Exercise requirements:
Locate every line in the material below that contains the string "degrees" and copy each one out in full. Matching is case-sensitive.

Input data:
################
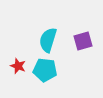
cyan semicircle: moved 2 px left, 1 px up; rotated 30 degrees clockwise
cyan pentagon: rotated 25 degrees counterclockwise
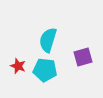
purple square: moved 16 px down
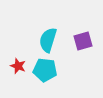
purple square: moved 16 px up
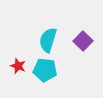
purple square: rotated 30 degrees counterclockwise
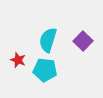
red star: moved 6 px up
################
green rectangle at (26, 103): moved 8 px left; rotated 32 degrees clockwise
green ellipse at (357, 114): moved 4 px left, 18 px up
################
Correct answer:
cyan semicircle: moved 2 px left, 1 px up; rotated 30 degrees clockwise
cyan pentagon: rotated 25 degrees counterclockwise
purple square: rotated 30 degrees counterclockwise
green rectangle at (26, 103): moved 8 px left; rotated 32 degrees clockwise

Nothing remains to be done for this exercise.